-- Stored data follows --
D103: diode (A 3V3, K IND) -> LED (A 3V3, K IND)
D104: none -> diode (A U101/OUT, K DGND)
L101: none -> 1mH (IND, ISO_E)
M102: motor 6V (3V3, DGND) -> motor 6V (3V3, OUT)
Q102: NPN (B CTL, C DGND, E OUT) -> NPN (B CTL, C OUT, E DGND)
-- Stored data concluded --
-- Stored data follows --
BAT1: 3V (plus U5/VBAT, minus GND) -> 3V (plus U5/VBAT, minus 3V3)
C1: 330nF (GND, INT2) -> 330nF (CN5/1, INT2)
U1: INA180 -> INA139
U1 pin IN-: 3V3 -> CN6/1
-- Stored data concluded --
Your task: Nothing but the lines with "none" should be returned, copied from the entries above.

Reply to the exercise:
D104: none -> diode (A U101/OUT, K DGND)
L101: none -> 1mH (IND, ISO_E)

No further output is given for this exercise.